━━ EXCERPTED RECORDS
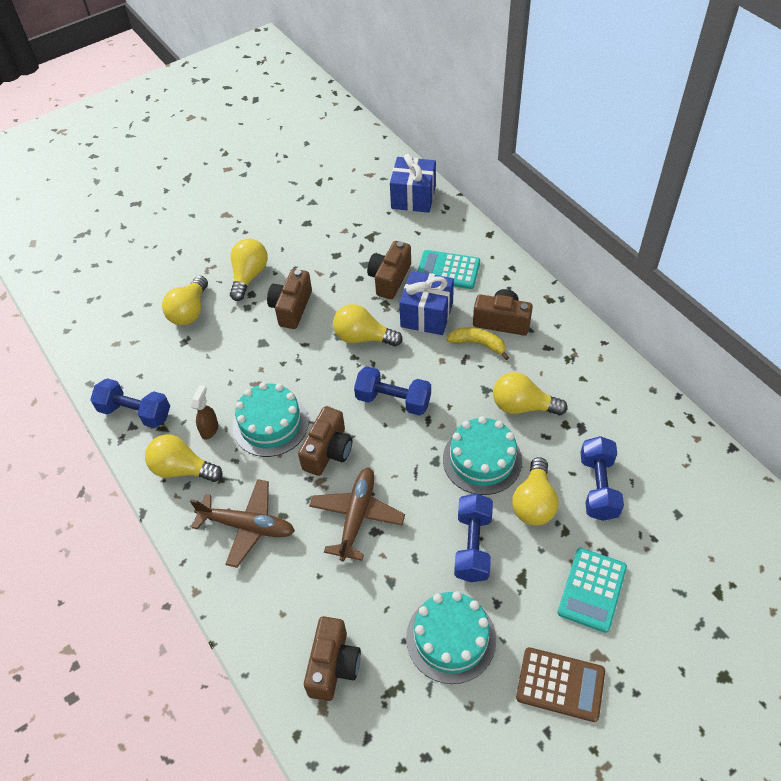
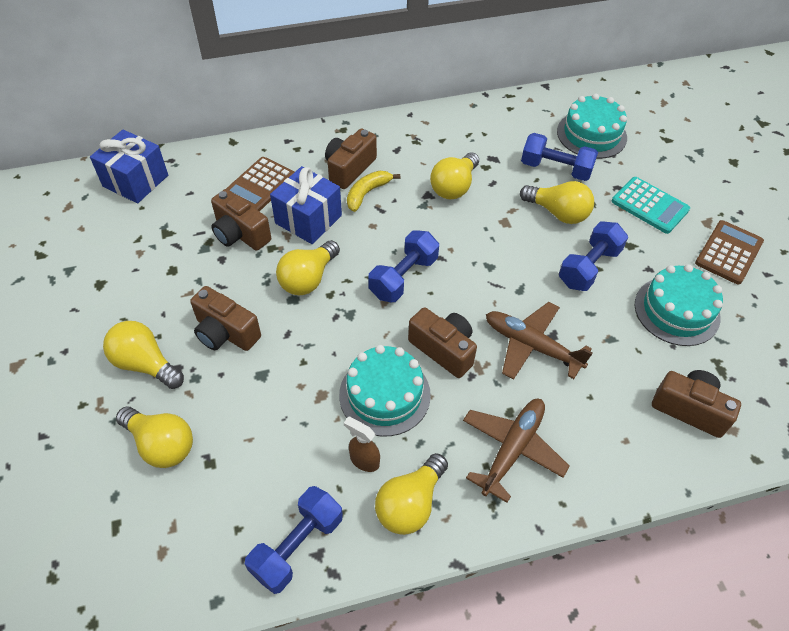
camera: 75 degrees left, 0 degrees up
(448, 270) = (259, 185): turquoise calculator -> brown calculator
(473, 545) = (589, 267): blue dumbbell -> blue dumbbell turned 75 degrees counterclockwise
(482, 460) = (501, 232): turquoise cake -> turquoise cake (591, 134)

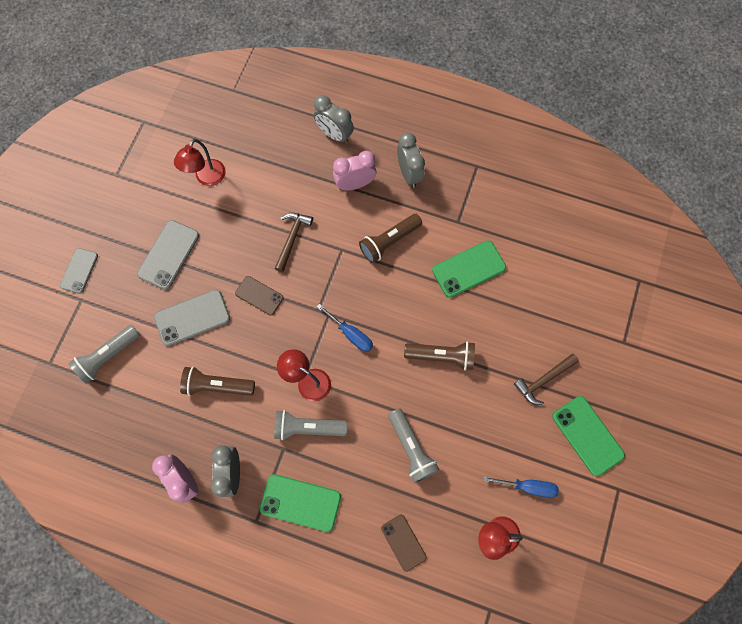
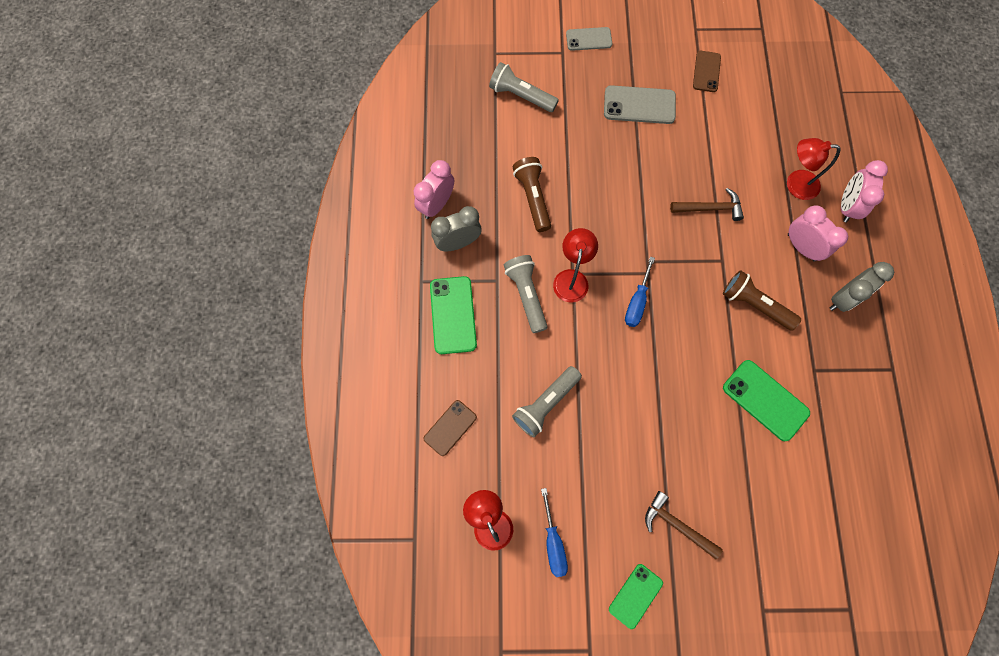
camera: 70 degrees right, 0 degrees up
(192, 317) = (588, 150): grey phone -> none
(207, 178) = (733, 106): red lamp -> red lamp (795, 184)
(259, 295) = (636, 200): brown phone -> brown phone (706, 71)
(334, 134) = (846, 206): grey clock -> pink clock
(441, 356) = (654, 403): brown flashlight -> none
(587, 435) = (635, 596): green phone -> green phone, size x0.65

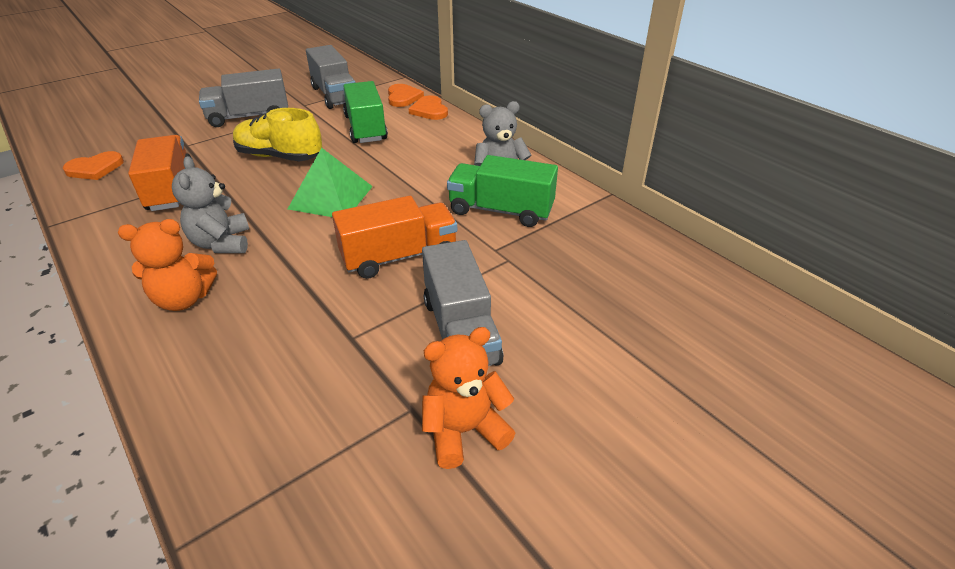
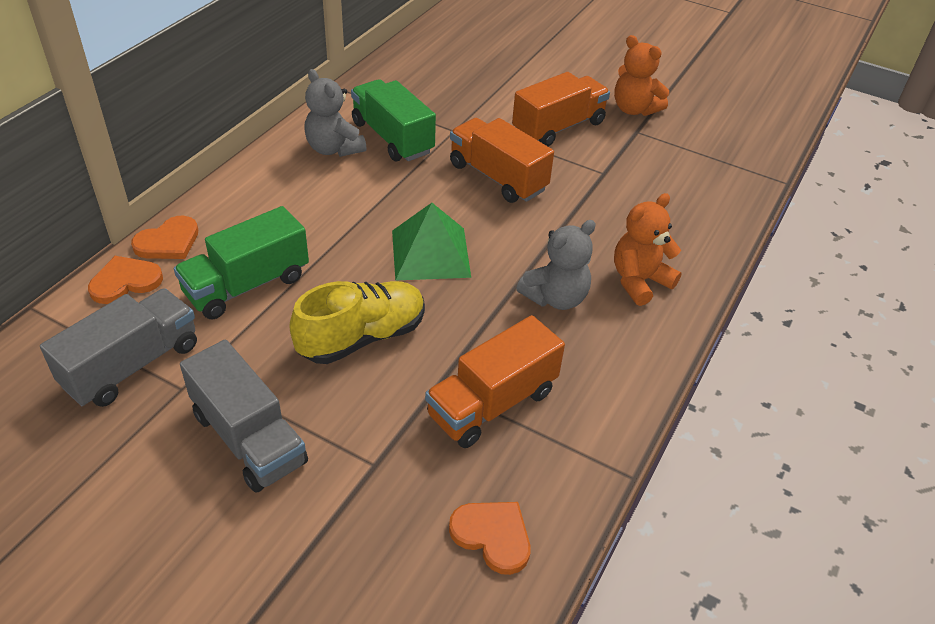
camera: 115 degrees left, 5 degrees up
(184, 299) = (639, 281): orange teddy bear -> orange teddy bear turned 90 degrees counterclockwise
(279, 156) = (362, 337): yellow shoe -> yellow shoe turned 120 degrees counterclockwise
(460, 331) = (558, 127): grey truck -> orange truck
(501, 210) = (392, 138): green truck -> green truck turned 150 degrees clockwise

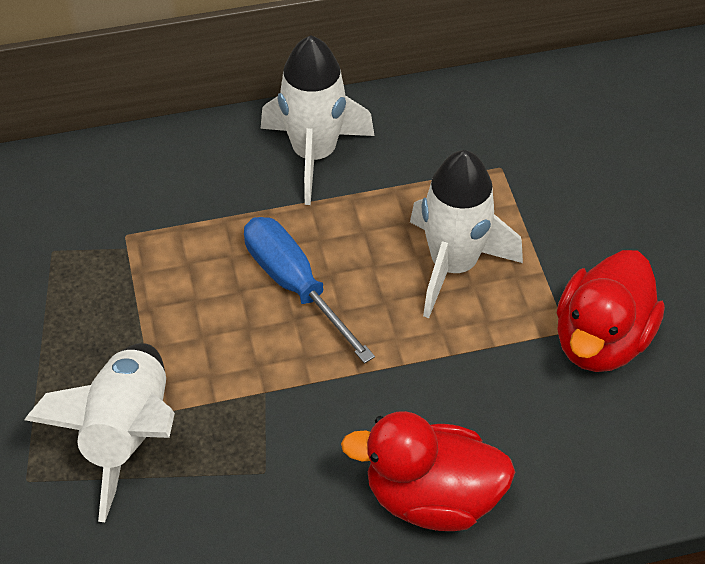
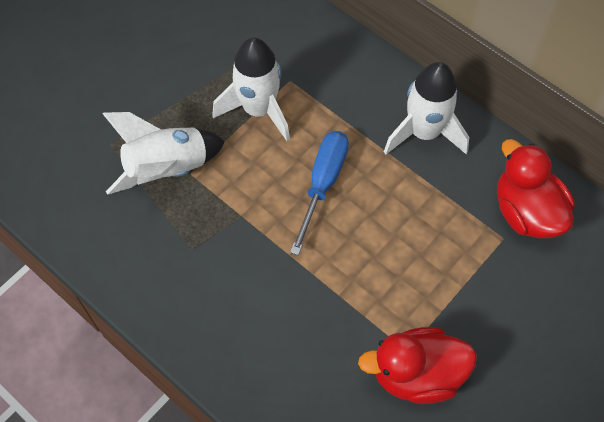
camera: 55 degrees right, 10 degrees up
(432, 497) = (236, 344): red duck -> red duck (526, 212)
(453, 265) = (405, 257): white rocket -> white rocket (258, 109)

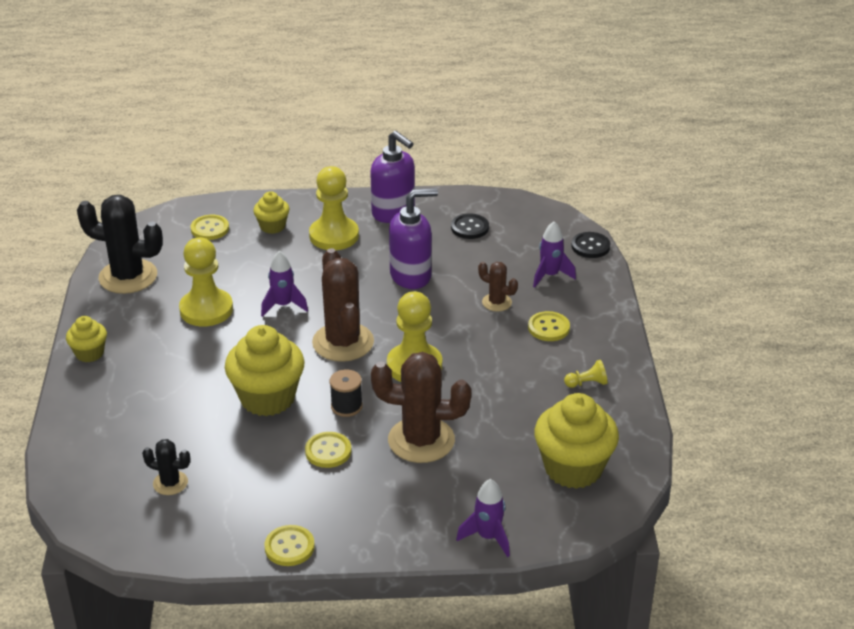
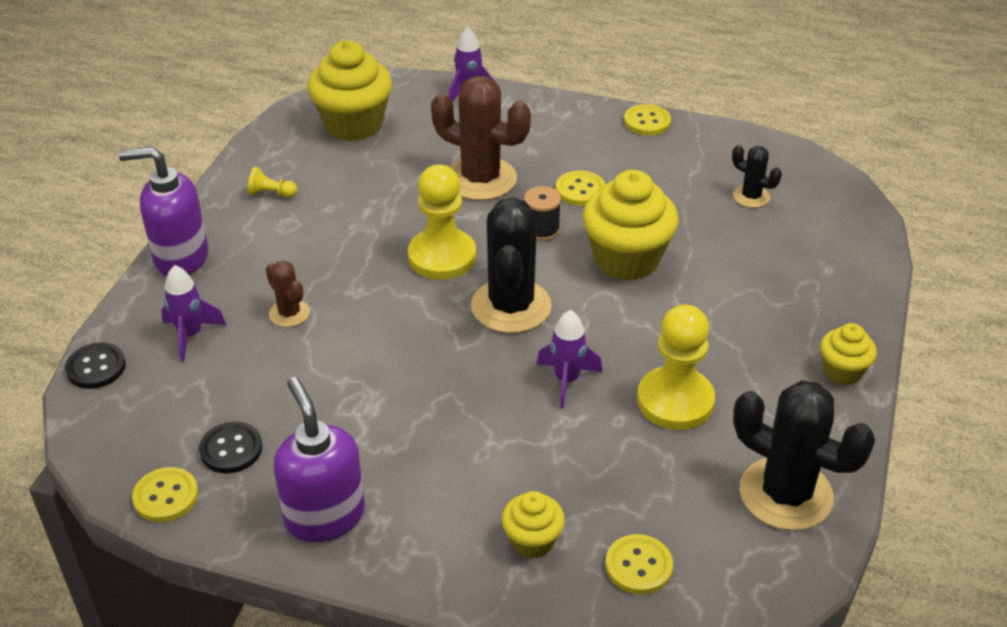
camera: 160 degrees left, 5 degrees up
(334, 236) = (443, 491): yellow pawn -> none
(343, 342) = (511, 306): brown cactus -> black cactus
(411, 276) = (371, 383): purple soap dispenser -> purple soap dispenser (180, 258)
(548, 328) = (256, 264): yellow button -> yellow button (166, 496)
━━━━
__ABOUT THIS TASK__: Scan the material above. Copy each line where "none" occurs.

__PROBLEM SOLUTION__:
(192, 317) = (588, 150): grey phone -> none
(441, 356) = (654, 403): brown flashlight -> none
(334, 236) = (443, 491): yellow pawn -> none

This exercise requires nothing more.